YOUR INSTRUCTIONS: Use the entries below and reproduce exactly the lines from the one containing "cyan trapezoid at (30, 430): moved" down to the one containing "green line: rotated", both of them included.

Source records:
####################

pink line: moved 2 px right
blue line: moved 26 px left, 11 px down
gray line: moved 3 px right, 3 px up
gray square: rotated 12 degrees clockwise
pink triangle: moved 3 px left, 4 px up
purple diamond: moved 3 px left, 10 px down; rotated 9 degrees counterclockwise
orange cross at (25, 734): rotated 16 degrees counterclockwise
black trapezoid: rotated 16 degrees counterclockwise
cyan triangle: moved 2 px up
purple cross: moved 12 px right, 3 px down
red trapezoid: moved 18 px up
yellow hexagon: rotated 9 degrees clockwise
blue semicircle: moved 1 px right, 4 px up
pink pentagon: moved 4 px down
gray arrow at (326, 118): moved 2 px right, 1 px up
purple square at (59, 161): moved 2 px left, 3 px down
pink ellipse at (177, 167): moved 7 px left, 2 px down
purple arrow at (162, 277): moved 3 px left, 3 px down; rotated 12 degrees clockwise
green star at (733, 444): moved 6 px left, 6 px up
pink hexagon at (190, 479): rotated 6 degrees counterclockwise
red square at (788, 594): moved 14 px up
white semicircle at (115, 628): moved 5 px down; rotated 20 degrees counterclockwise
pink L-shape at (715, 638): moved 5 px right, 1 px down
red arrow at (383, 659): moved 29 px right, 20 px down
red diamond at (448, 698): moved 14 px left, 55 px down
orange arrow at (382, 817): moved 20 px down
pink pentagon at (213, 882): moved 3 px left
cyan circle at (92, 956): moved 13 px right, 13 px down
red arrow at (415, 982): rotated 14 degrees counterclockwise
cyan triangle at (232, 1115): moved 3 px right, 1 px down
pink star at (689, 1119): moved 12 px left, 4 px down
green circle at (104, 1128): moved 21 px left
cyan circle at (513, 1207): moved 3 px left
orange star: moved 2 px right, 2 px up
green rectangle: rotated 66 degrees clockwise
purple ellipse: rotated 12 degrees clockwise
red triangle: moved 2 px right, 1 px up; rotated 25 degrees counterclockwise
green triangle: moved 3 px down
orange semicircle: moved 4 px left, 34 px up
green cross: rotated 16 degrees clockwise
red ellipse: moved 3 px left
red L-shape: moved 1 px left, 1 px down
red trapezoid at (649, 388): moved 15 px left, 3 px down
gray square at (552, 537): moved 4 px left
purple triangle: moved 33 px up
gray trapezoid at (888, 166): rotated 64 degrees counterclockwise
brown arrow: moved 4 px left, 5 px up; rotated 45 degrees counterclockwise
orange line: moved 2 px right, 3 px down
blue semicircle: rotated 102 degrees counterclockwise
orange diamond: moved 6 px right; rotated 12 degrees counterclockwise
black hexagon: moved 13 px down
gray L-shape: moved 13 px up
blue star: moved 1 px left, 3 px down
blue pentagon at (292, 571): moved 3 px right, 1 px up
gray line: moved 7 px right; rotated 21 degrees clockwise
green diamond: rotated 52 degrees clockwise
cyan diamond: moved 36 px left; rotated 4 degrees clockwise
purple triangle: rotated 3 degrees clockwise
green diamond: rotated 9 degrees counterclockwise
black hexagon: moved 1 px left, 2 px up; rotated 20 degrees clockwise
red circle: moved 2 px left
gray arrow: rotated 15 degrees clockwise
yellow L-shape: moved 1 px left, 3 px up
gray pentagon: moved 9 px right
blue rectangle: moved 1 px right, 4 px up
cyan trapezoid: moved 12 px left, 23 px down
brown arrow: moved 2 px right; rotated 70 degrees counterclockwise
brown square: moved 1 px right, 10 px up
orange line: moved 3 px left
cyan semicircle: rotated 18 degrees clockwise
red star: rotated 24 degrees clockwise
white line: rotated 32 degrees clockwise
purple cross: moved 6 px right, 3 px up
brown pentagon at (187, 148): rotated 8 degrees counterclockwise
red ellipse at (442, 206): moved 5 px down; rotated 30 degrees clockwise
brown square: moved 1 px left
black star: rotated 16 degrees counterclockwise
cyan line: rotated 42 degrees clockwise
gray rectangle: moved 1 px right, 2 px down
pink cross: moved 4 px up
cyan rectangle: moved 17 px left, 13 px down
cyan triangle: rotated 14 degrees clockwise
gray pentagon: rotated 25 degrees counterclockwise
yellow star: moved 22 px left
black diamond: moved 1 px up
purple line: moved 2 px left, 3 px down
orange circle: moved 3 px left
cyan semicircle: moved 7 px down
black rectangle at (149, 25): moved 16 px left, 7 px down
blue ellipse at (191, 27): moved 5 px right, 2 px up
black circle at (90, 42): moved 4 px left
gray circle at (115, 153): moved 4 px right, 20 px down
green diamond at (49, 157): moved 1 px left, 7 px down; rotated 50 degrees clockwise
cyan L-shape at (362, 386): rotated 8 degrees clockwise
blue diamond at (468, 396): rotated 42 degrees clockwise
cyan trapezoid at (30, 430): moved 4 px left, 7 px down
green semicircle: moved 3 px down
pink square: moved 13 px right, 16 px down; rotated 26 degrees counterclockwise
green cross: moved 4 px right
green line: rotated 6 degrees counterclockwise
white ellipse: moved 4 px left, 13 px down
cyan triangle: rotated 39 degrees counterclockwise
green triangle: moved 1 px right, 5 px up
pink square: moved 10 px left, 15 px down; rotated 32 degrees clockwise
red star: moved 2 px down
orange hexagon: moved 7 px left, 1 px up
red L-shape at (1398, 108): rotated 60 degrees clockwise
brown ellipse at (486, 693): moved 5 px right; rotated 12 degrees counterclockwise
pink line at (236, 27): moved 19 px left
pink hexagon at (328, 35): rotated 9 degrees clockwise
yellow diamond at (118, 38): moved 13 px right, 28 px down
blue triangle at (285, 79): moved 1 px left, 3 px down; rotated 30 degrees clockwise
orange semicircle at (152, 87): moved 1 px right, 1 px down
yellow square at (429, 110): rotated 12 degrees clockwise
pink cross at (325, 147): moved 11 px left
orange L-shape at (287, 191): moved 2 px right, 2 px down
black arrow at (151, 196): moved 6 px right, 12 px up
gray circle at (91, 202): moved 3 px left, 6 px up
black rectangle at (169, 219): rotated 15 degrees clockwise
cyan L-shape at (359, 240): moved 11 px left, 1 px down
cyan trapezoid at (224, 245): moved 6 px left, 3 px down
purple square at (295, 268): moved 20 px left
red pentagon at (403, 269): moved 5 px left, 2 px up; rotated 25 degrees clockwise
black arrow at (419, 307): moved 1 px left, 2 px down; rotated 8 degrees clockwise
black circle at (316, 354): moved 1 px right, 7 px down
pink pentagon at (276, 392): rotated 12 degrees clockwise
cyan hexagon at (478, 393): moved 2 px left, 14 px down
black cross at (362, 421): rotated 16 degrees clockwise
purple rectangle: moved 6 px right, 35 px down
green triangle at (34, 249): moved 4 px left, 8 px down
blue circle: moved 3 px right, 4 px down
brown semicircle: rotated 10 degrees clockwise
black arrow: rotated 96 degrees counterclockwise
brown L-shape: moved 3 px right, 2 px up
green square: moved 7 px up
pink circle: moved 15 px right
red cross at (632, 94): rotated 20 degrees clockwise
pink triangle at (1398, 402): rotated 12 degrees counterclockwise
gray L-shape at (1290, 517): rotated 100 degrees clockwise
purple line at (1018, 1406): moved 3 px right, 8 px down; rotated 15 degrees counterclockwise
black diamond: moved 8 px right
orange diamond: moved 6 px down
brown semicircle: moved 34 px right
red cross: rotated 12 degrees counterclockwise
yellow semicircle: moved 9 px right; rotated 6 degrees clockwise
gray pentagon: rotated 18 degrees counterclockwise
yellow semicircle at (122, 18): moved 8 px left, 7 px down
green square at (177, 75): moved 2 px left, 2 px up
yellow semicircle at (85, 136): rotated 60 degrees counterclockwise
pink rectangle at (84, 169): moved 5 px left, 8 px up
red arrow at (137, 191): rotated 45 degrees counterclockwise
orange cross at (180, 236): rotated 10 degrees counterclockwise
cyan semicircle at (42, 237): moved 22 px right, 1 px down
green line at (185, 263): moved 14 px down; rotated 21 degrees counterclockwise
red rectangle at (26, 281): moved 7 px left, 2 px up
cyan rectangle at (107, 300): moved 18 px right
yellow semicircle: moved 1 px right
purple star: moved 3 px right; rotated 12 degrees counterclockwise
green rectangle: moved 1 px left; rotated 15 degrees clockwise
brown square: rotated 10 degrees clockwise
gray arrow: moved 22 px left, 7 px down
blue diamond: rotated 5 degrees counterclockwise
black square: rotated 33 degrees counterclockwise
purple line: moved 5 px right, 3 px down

####################

EXERCISE OUTPUT:
cyan trapezoid at (30, 430): moved 4 px left, 7 px down
green semicircle: moved 3 px down
pink square: moved 13 px right, 16 px down; rotated 26 degrees counterclockwise
green cross: moved 4 px right
green line: rotated 6 degrees counterclockwise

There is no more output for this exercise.